- [WHAT YOU WILL DO]: What you should give back is every line from the one containing "(325, 359) = (589, 628): orange nut -> none" through the last line of the records below, word for word and without pictures.

- [INFORMATION SHOWN]:

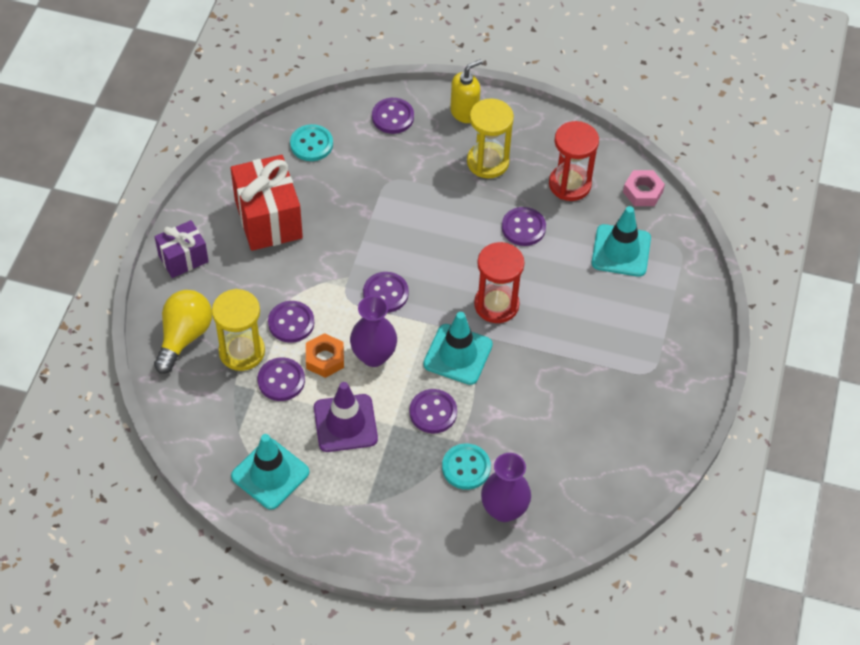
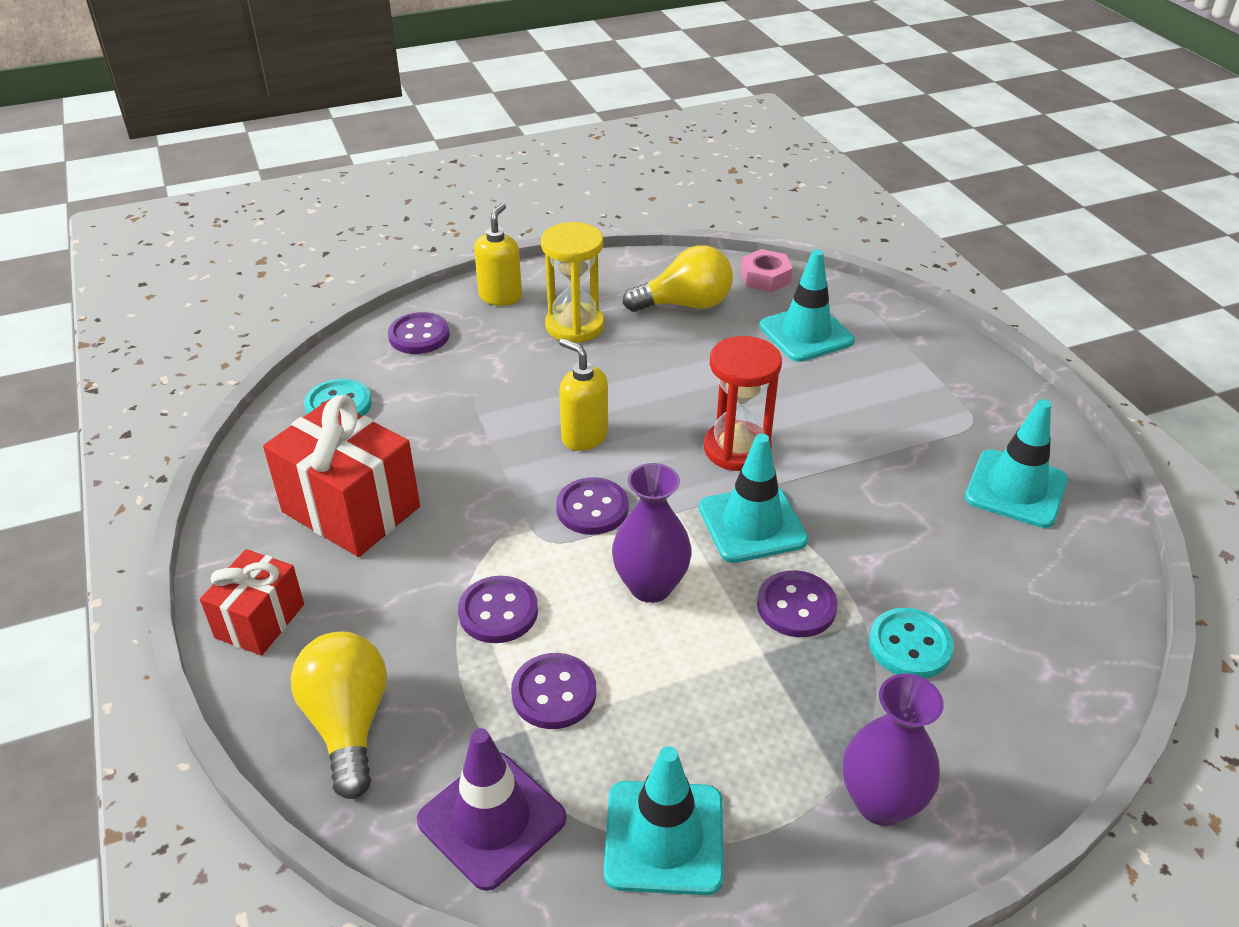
camera: 35 degrees left, 15 degrees down
(183, 258) = (260, 621): purple gift -> red gift
(242, 351) = (459, 690): yellow hourglass -> none
(325, 359) = (589, 628): orange nut -> none
(345, 423) = (700, 692): purple traffic cone -> purple traffic cone (492, 819)
(422, 245) = (584, 436): none -> yellow soap dispenser
(504, 509) = (1011, 665): purple vase -> purple vase (880, 802)
(523, 228) = (681, 363): purple button -> none
(569, 184) = (685, 304): red hourglass -> yellow light bulb
(623, 426) = (1016, 489): none -> turquoise traffic cone

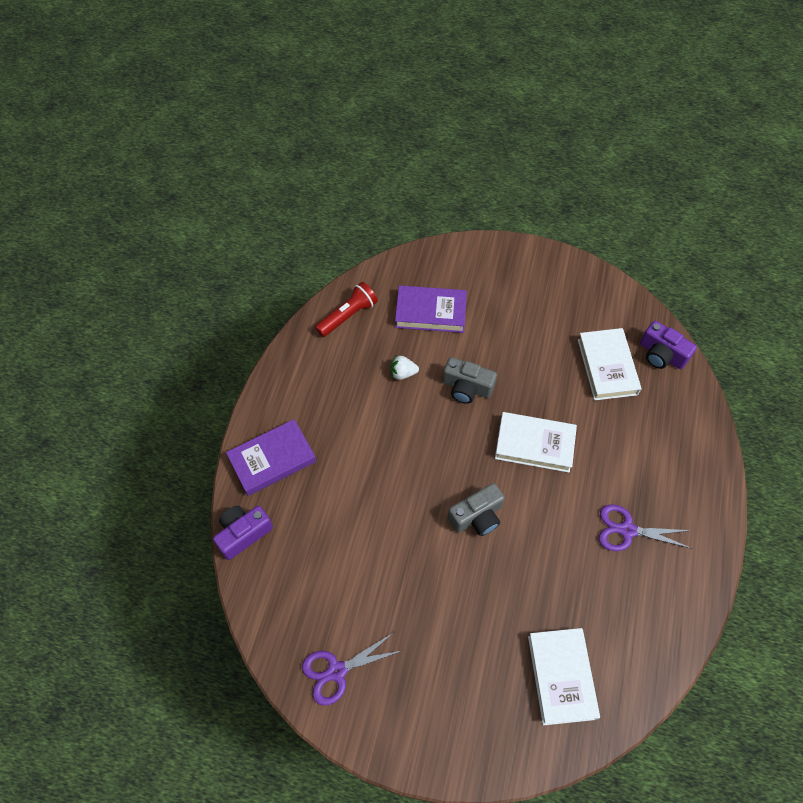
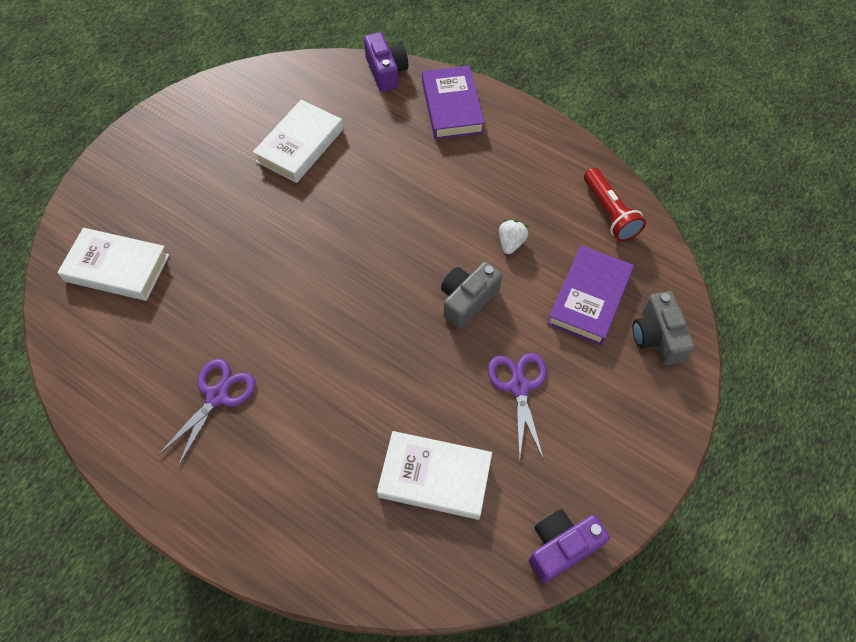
camera: 110 degrees right, 0 degrees up
(337, 671) = (229, 106): purple scissors -> purple scissors (519, 387)
(477, 516) = (309, 255): grey camera -> grey camera (657, 337)
(534, 444) = (364, 343): white book -> white book (300, 145)
(661, 354) = (426, 564): purple camera -> purple camera (561, 547)

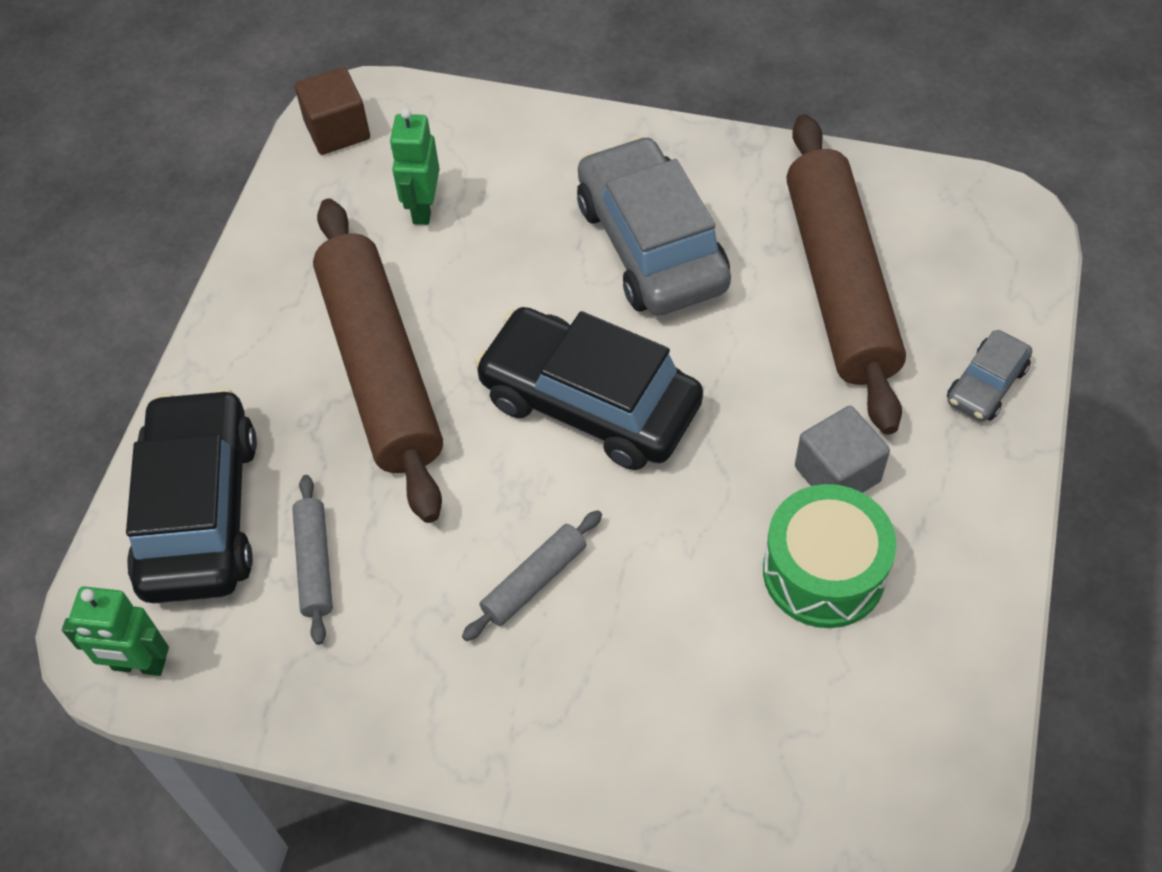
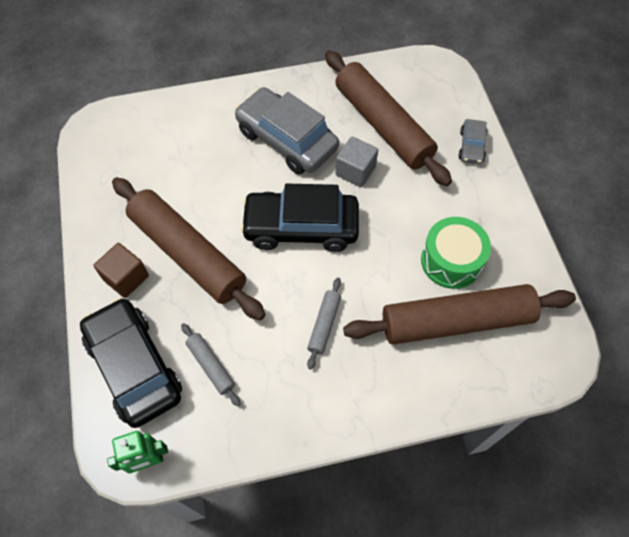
camera: 30 degrees left, 5 degrees up
(337, 130) = (94, 141): brown cube -> brown cube (126, 278)
(423, 208) = (163, 164): green robot -> none
(770, 679) = (456, 321): none -> brown rolling pin
(837, 474) = (431, 213): grey cube -> grey cube (355, 171)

- [SOLUTION TO THE PROBLEM]:
(325, 359) = (589, 628): orange nut -> none
(345, 423) = (700, 692): purple traffic cone -> purple traffic cone (492, 819)
(422, 245) = (584, 436): none -> yellow soap dispenser
(504, 509) = (1011, 665): purple vase -> purple vase (880, 802)
(523, 228) = (681, 363): purple button -> none
(569, 184) = (685, 304): red hourglass -> yellow light bulb
(623, 426) = (1016, 489): none -> turquoise traffic cone

camera: 110 degrees right, 0 degrees up
(337, 671) = (229, 106): purple scissors -> purple scissors (519, 387)
(477, 516) = (309, 255): grey camera -> grey camera (657, 337)
(534, 444) = (364, 343): white book -> white book (300, 145)
(661, 354) = (426, 564): purple camera -> purple camera (561, 547)

camera: 30 degrees left, 5 degrees up
(337, 130) = (94, 141): brown cube -> brown cube (126, 278)
(423, 208) = (163, 164): green robot -> none
(770, 679) = (456, 321): none -> brown rolling pin
(837, 474) = (431, 213): grey cube -> grey cube (355, 171)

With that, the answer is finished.